◆ WHAT IS REQUIRED
If an entry contains a picture, leave the picture out and reproduce everything else in the records below exactly.

◆ RECORD EXTRACTS
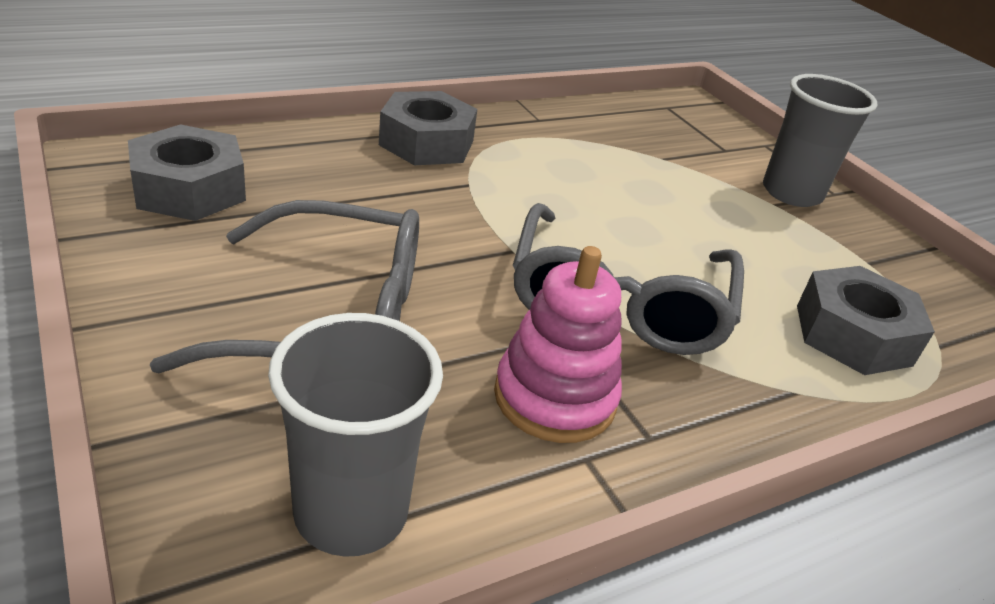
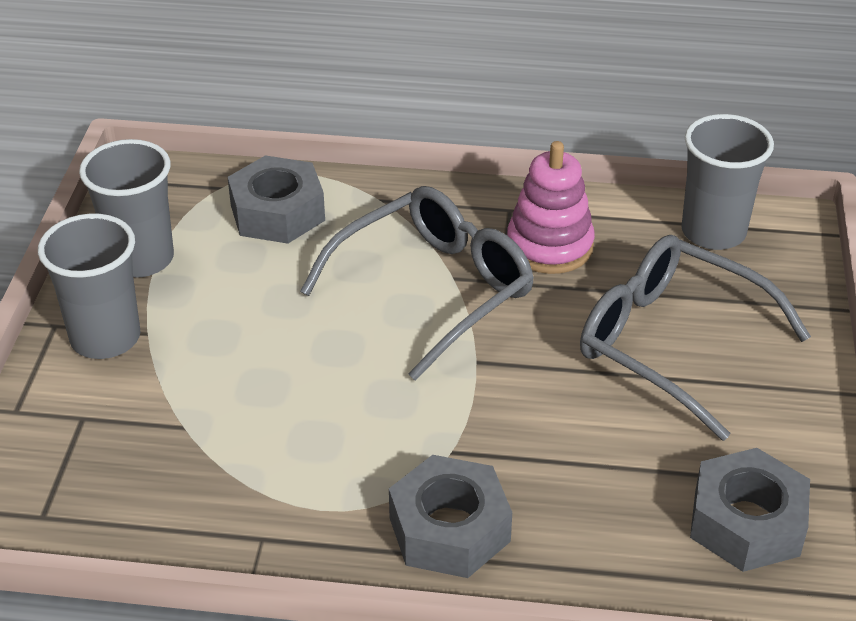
camera: 140 degrees left, 5 degrees up
(871, 253) = (141, 259): none -> grey cup

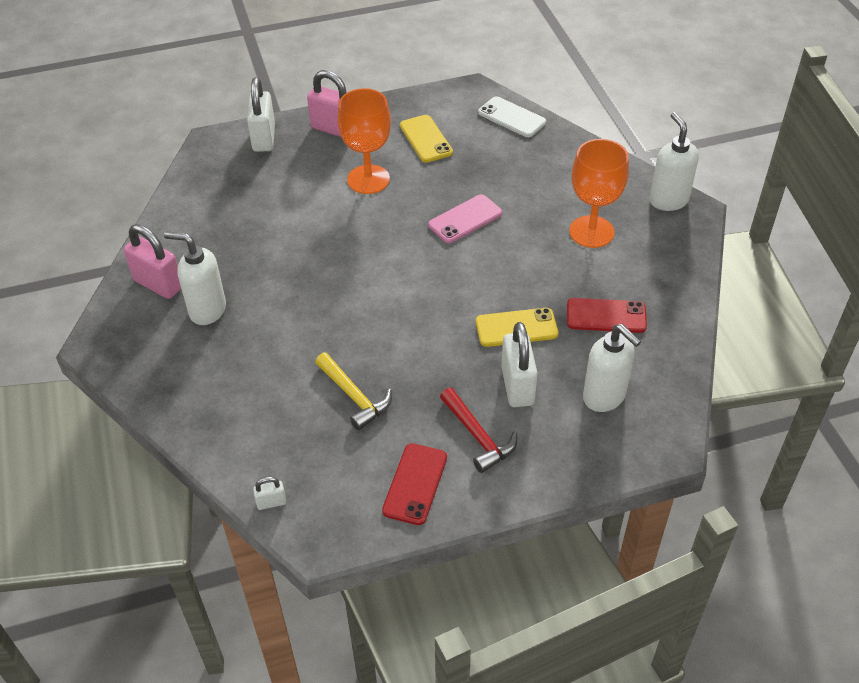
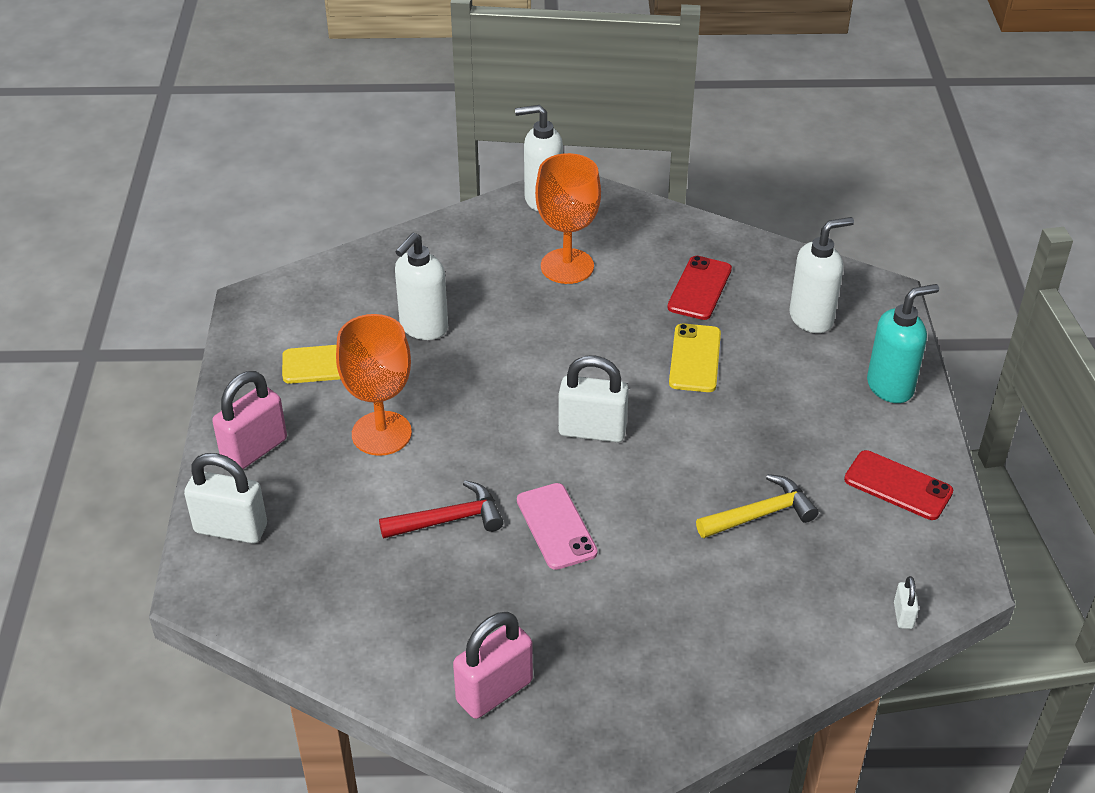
camera: 75 degrees left, 5 degrees down
(207, 310) = (567, 640): white soap dispenser -> white soap dispenser (423, 327)
(465, 219) = (500, 360): pink phone -> pink phone (556, 526)
(478, 437) = (843, 422): red hammer -> red hammer (449, 519)
(511, 117) = (331, 280): white phone -> none
(517, 386) = (780, 377): white padlock -> white padlock (592, 431)
(538, 465) = (890, 386): none -> turquoise soap dispenser

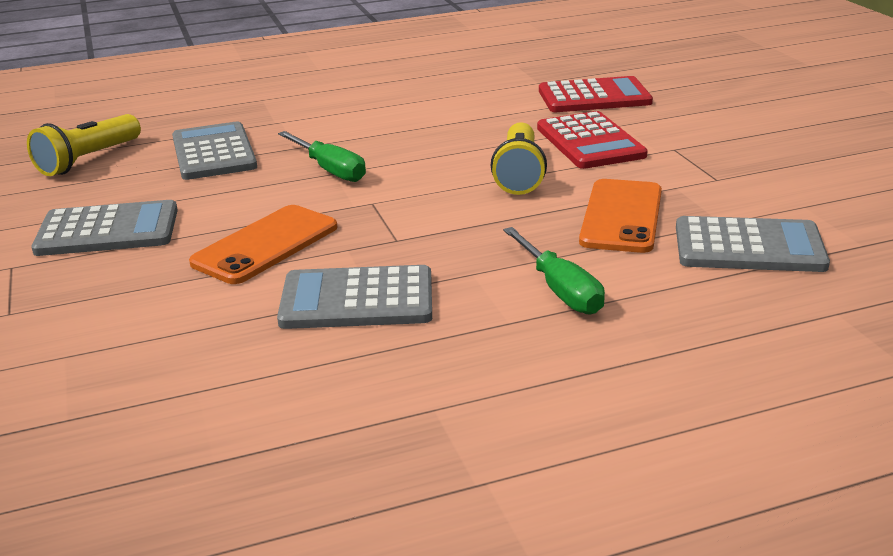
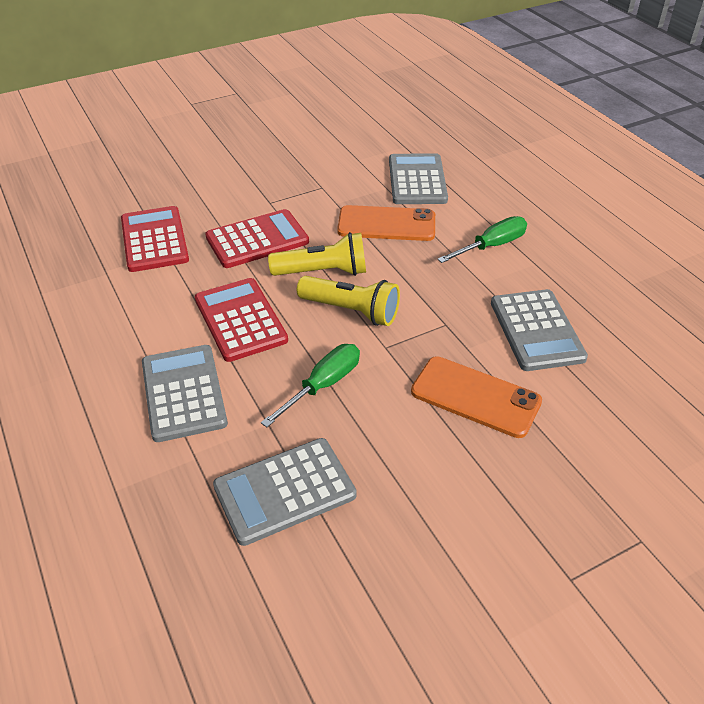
camera: 100 degrees left, 15 degrees up
(88, 160) = (311, 620): yellow flashlight -> yellow flashlight (351, 311)
(108, 230) = (480, 523): grey calculator -> grey calculator (183, 393)
(446, 135) = (240, 320): none -> red calculator

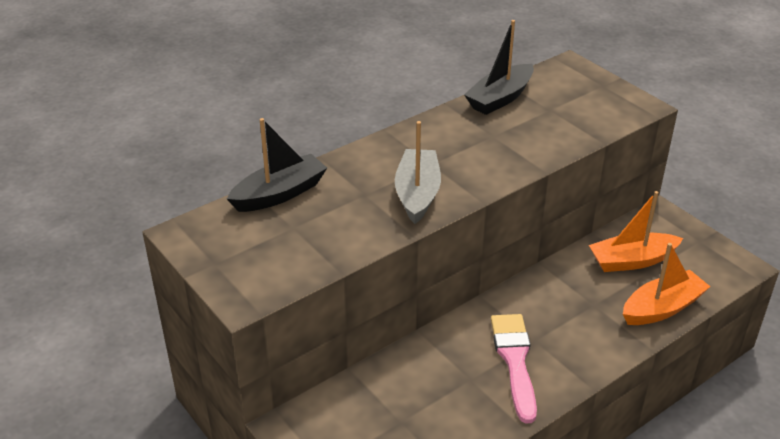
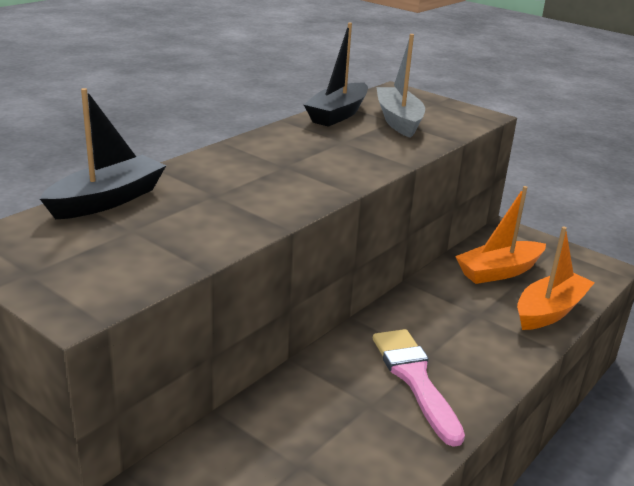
camera: 15 degrees left, 10 degrees down
(417, 194) = (278, 191): grey boat -> grey boat (398, 121)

◆ TASK OUTPUT
camera: 140 degrees left, 5 degrees up
(871, 253) = (141, 259): none -> grey cup

camera: 75 degrees left, 5 degrees down
(207, 310) = (567, 640): white soap dispenser -> white soap dispenser (423, 327)
(465, 219) = (500, 360): pink phone -> pink phone (556, 526)
(478, 437) = (843, 422): red hammer -> red hammer (449, 519)
(511, 117) = (331, 280): white phone -> none
(517, 386) = (780, 377): white padlock -> white padlock (592, 431)
(538, 465) = (890, 386): none -> turquoise soap dispenser

camera: 100 degrees left, 15 degrees up
(88, 160) = (311, 620): yellow flashlight -> yellow flashlight (351, 311)
(108, 230) = (480, 523): grey calculator -> grey calculator (183, 393)
(446, 135) = (240, 320): none -> red calculator

camera: 15 degrees left, 10 degrees down
(417, 194) = (278, 191): grey boat -> grey boat (398, 121)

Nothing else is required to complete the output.